## Instructions for the task
Take the lines below beginning at the line that has "red tile B4 level 1 -> red tile G8 level 1" and stopping after the line that has "lime tile E11 level 1 -> lime tile E6 level 1", and print them exactly as they are, with no other lines.

## Data
__________

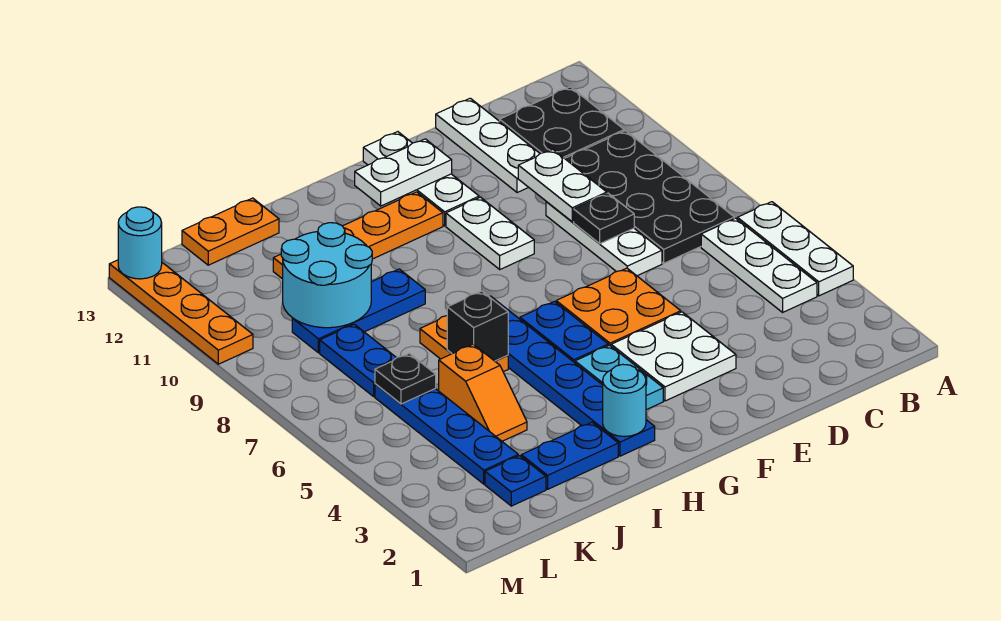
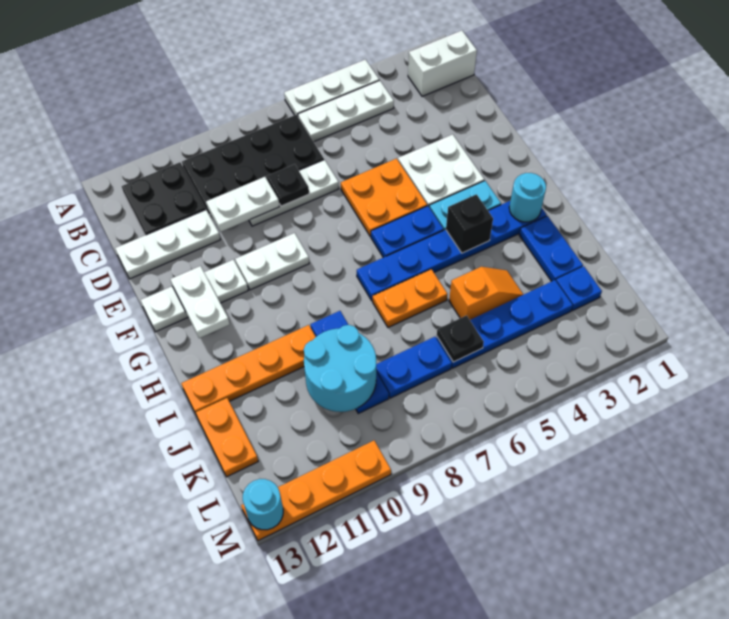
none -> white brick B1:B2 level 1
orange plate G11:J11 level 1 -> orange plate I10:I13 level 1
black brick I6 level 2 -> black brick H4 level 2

__________

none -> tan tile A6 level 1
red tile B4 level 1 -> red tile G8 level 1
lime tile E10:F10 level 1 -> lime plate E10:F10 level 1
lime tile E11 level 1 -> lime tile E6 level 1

__________

## Task answer
red tile B4 level 1 -> red tile G8 level 1
lime tile E10:F10 level 1 -> lime plate E10:F10 level 1
lime tile E11 level 1 -> lime tile E6 level 1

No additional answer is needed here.